**Record excerpts**
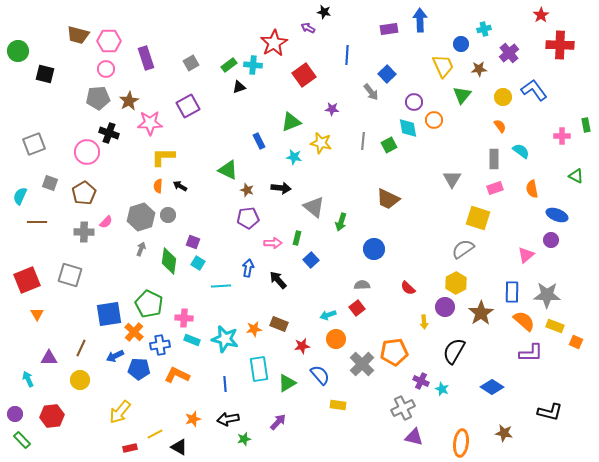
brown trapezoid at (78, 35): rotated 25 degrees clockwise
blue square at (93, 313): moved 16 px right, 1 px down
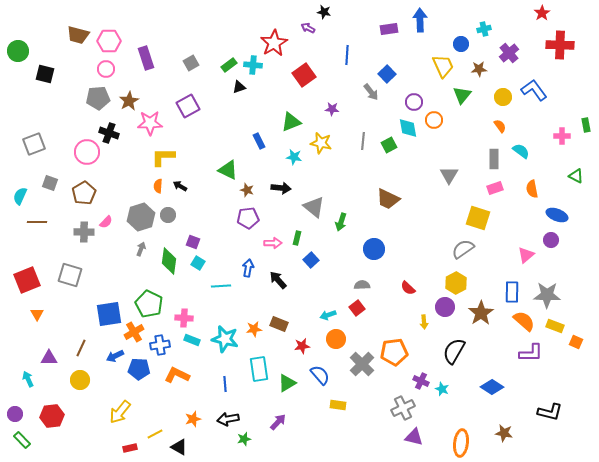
red star at (541, 15): moved 1 px right, 2 px up
gray triangle at (452, 179): moved 3 px left, 4 px up
orange cross at (134, 332): rotated 18 degrees clockwise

**Problem**
Print every line of the entries above without changing a character, and leave out the picture lines.

**Solved problem**
brown trapezoid at (78, 35): rotated 25 degrees clockwise
blue square at (93, 313): moved 16 px right, 1 px down
red star at (541, 15): moved 1 px right, 2 px up
gray triangle at (452, 179): moved 3 px left, 4 px up
orange cross at (134, 332): rotated 18 degrees clockwise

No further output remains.